#### Data provided ####

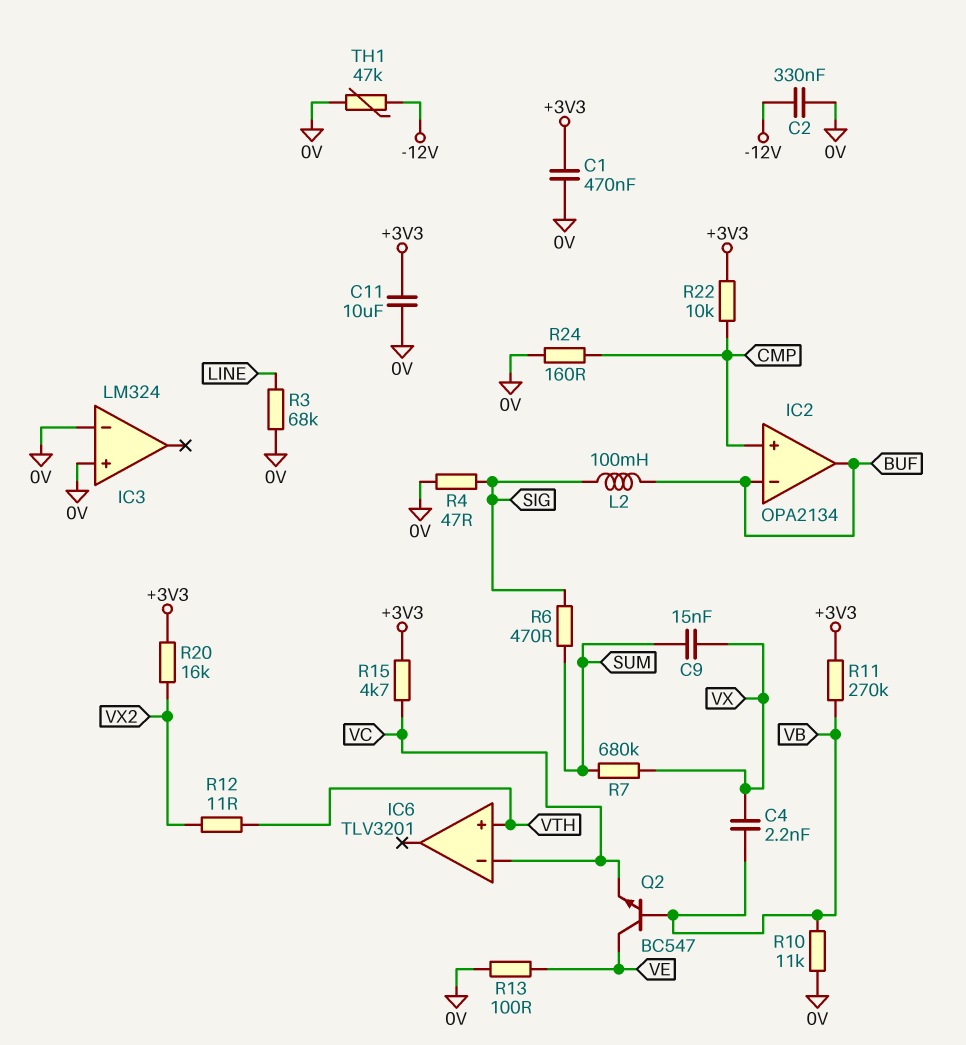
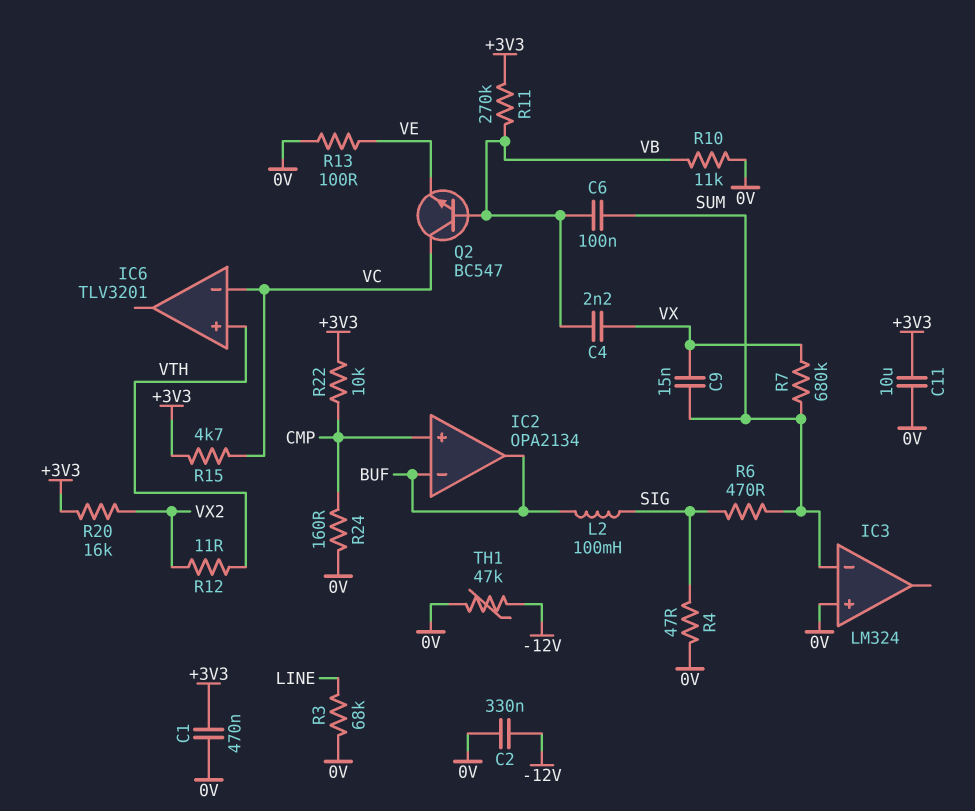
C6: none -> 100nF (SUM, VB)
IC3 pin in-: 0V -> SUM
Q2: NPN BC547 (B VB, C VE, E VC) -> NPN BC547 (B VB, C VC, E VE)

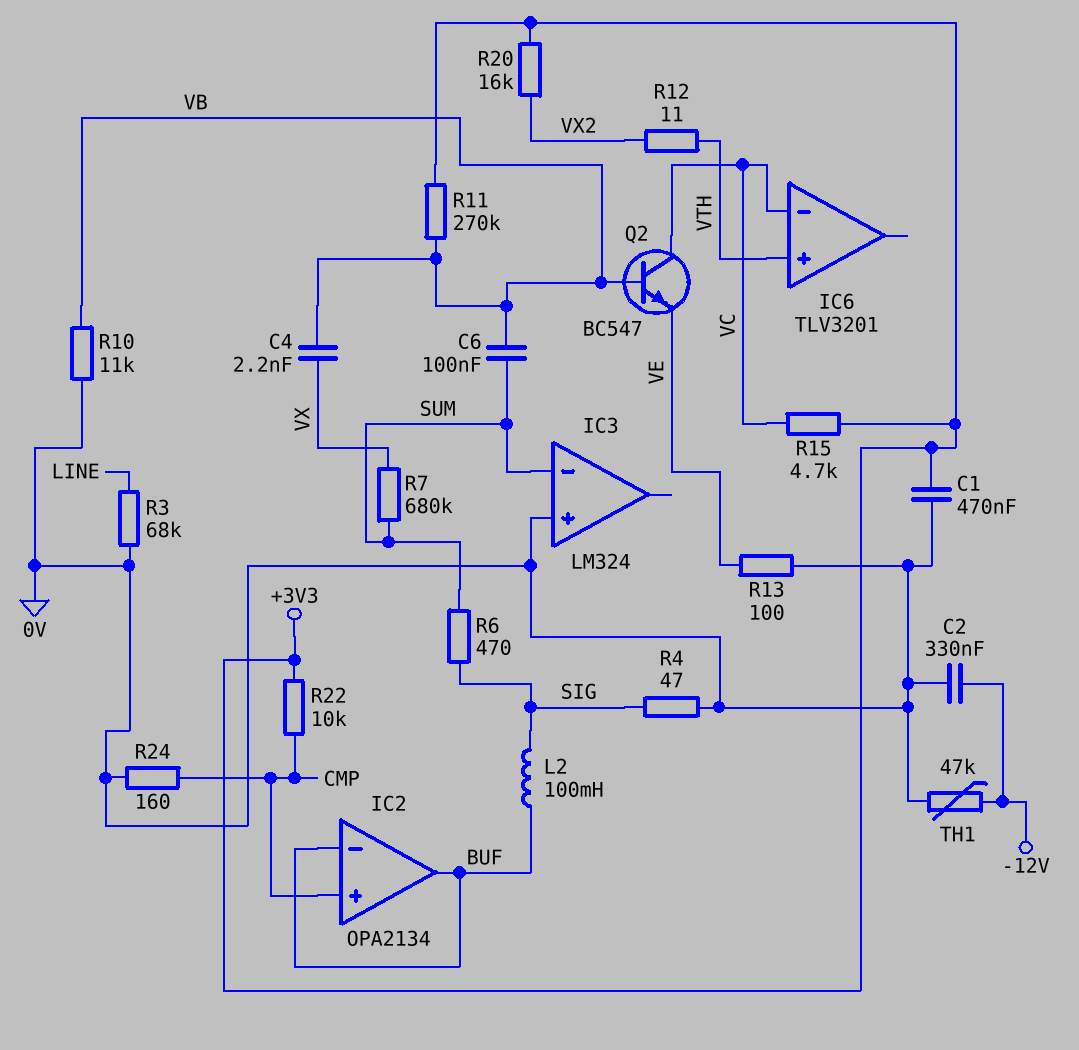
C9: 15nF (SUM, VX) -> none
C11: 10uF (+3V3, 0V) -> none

####

_Exercise brief_: Output each record verbatim and leave out its pictures.

_Answer section_:
C6: none -> 100nF (SUM, VB)
IC3 pin in-: 0V -> SUM
Q2: NPN BC547 (B VB, C VE, E VC) -> NPN BC547 (B VB, C VC, E VE)

C9: 15nF (SUM, VX) -> none
C11: 10uF (+3V3, 0V) -> none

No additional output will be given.